**Task requirements**
Only one portion of the data is to be written out: from the line bearing "U6: XOR 74HC86" through the line bearing "U11: XNOR CD4077". Write it exactly as it appears.

**Input material**

-- -- --

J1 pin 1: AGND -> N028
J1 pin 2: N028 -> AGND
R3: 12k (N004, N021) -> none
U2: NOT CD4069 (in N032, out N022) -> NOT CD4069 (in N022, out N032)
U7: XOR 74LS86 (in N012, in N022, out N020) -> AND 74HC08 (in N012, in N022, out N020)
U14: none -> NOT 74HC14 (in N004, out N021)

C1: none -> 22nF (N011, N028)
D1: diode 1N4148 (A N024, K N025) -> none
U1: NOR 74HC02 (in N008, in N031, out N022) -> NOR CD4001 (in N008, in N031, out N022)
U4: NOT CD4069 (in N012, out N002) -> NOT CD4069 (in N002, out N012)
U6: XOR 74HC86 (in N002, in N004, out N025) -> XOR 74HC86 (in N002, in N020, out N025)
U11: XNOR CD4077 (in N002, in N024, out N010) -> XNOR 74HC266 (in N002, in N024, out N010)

-- -- --

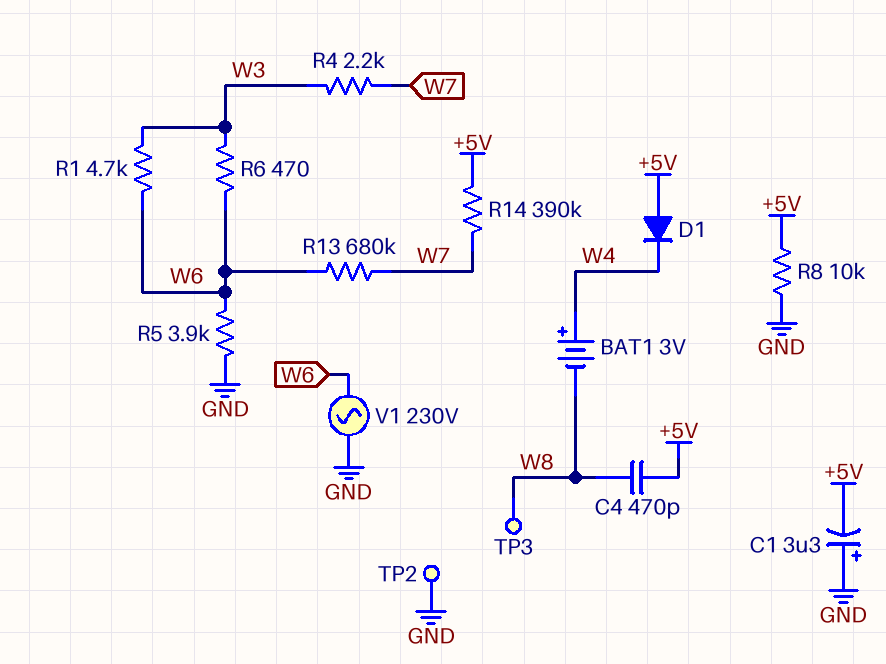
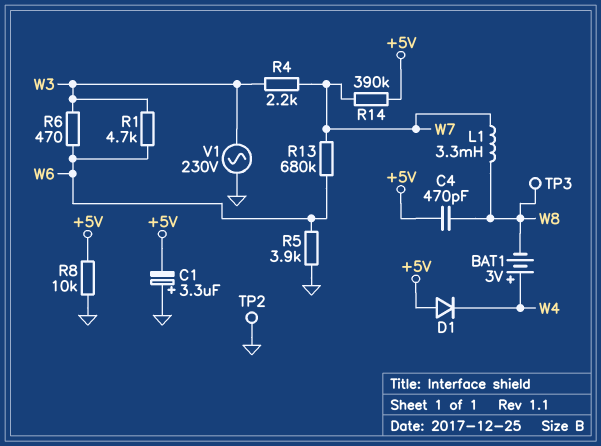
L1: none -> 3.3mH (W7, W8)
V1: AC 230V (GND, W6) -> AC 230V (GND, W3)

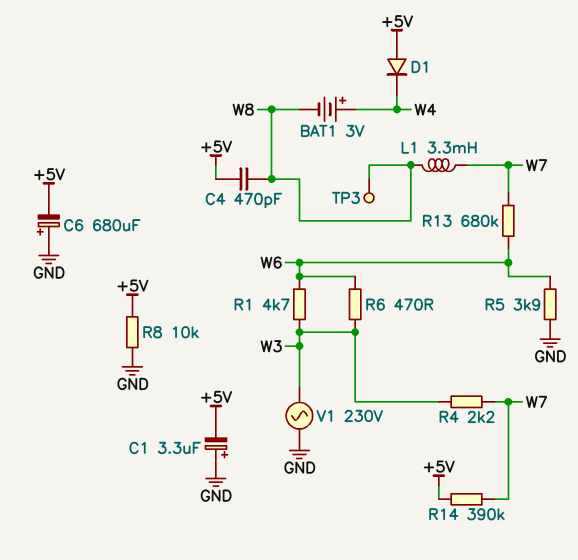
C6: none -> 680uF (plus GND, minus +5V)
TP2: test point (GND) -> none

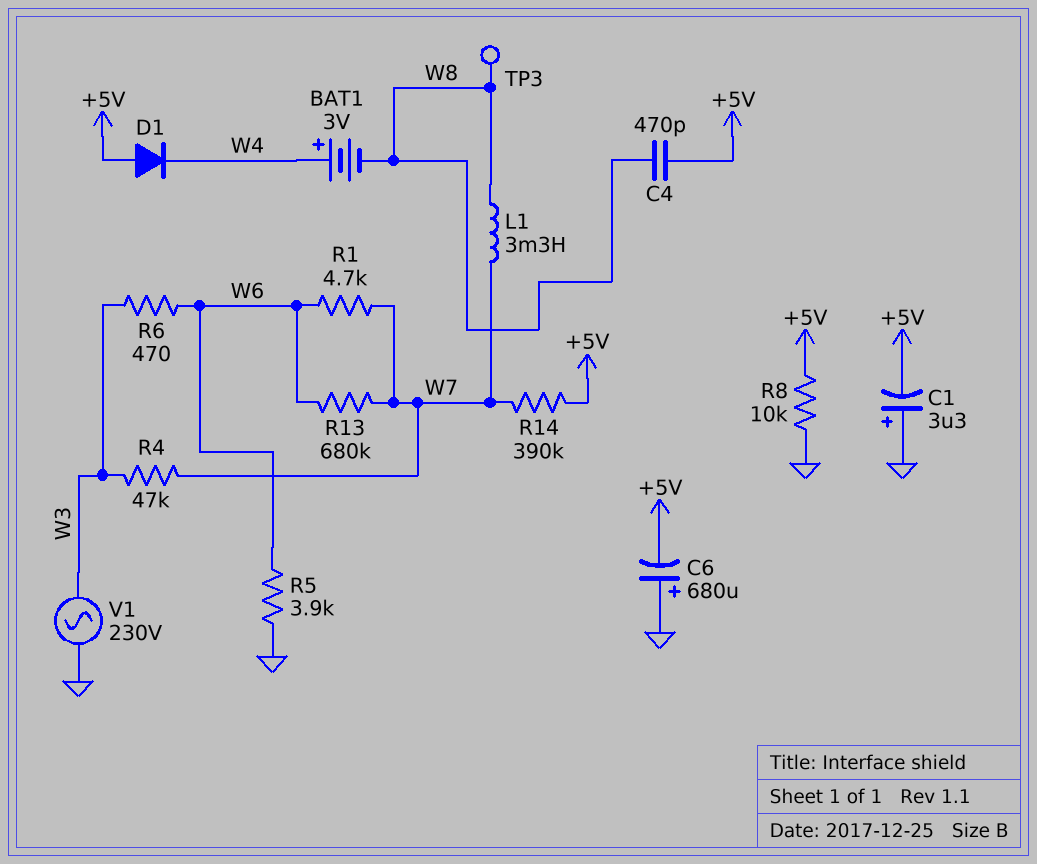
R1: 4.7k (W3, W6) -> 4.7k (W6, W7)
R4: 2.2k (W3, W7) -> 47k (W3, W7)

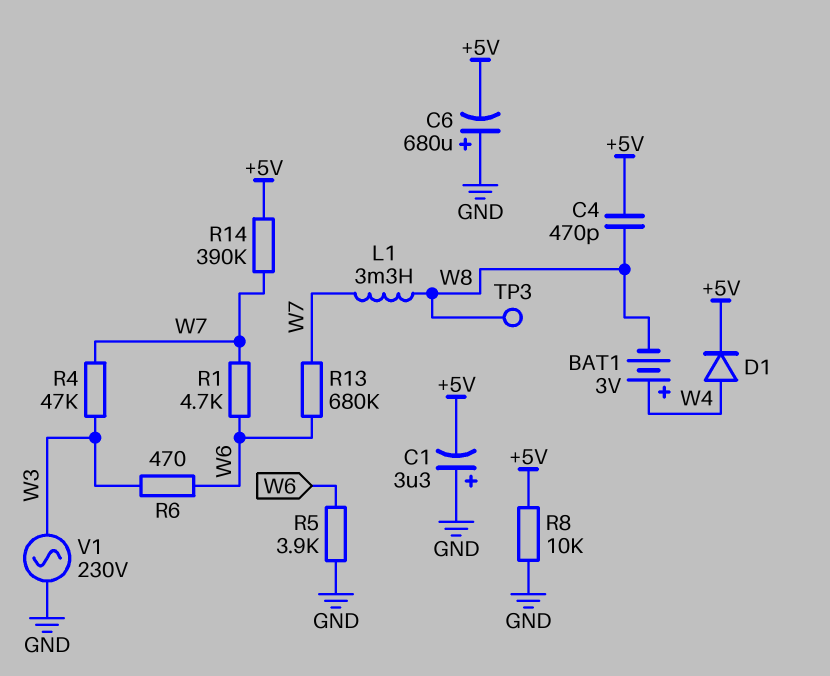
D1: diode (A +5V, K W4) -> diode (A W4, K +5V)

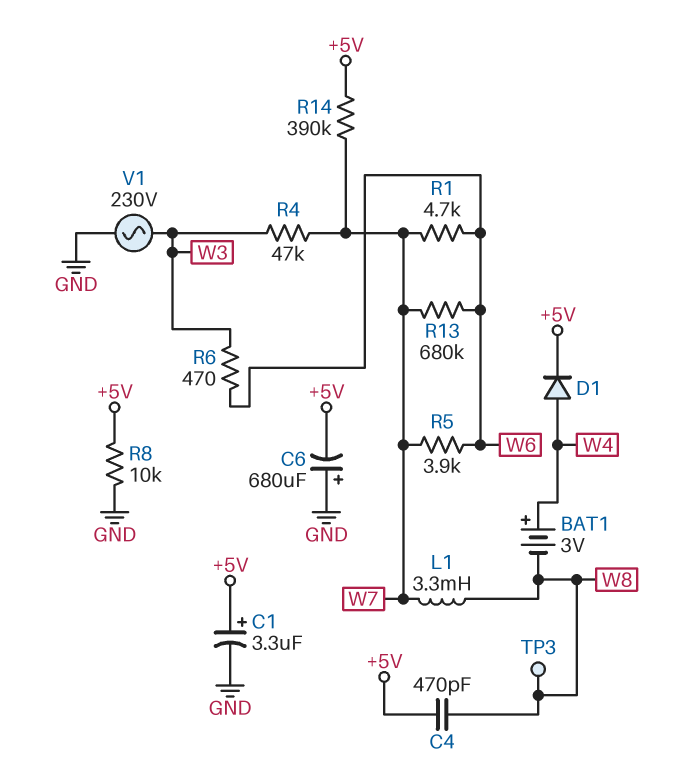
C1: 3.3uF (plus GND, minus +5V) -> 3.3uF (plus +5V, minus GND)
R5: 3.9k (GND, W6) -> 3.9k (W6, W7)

-- -- --

**Reply to the exercise**
U6: XOR 74HC86 (in N002, in N004, out N025) -> XOR 74HC86 (in N002, in N020, out N025)
U11: XNOR CD4077 (in N002, in N024, out N010) -> XNOR 74HC266 (in N002, in N024, out N010)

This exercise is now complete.